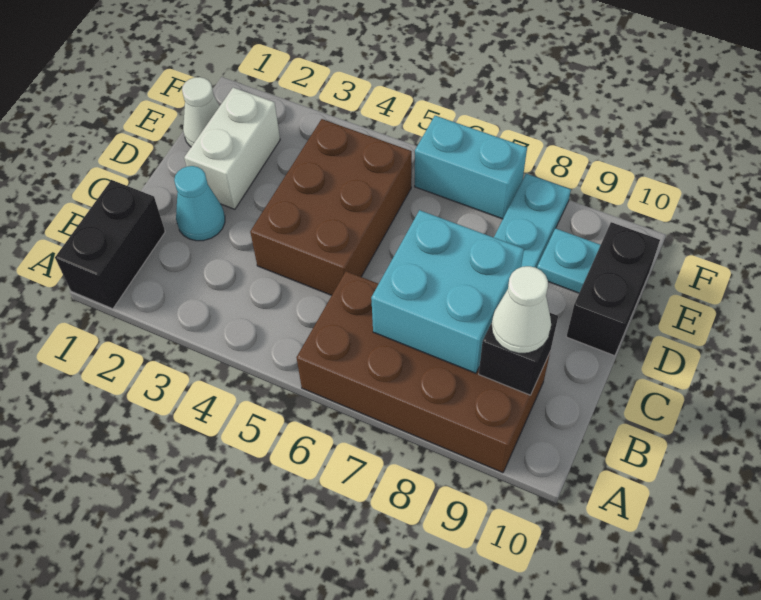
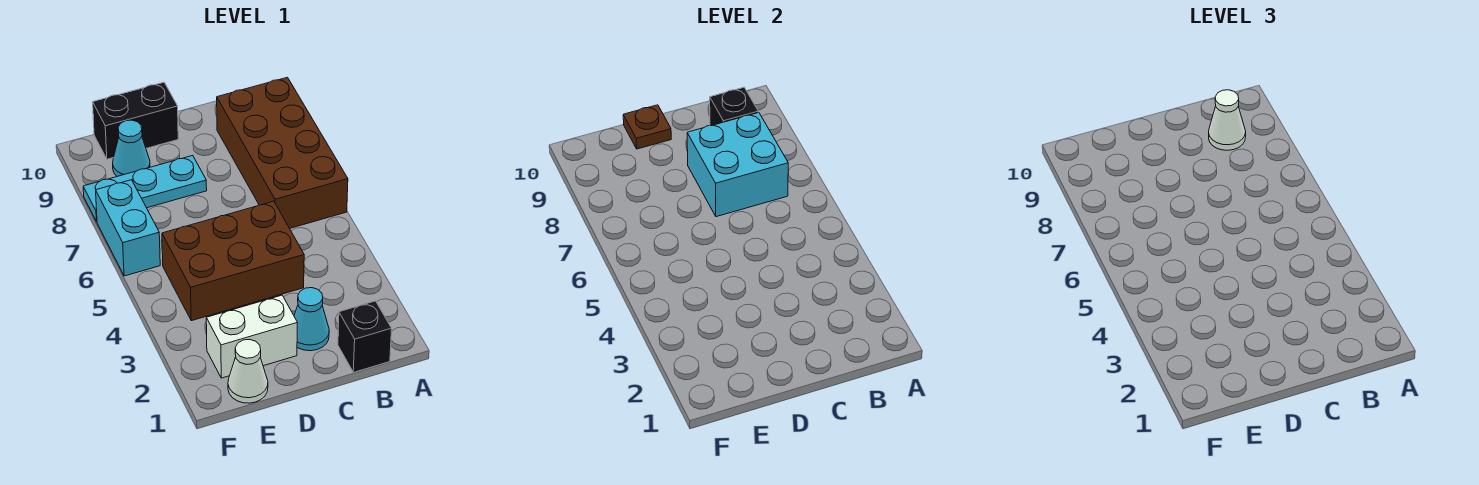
black brick A1:B1 level 1 -> black brick B1 level 1
none -> brown plate D10 level 2
cyan plate E9 level 1 -> cyan cone E9 level 1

(Task description): Output exactly the lines above, from the one holding "none -> brown plate D10 level 2" through the end of the data, including the first and last.

(Output of the exercise):
none -> brown plate D10 level 2
cyan plate E9 level 1 -> cyan cone E9 level 1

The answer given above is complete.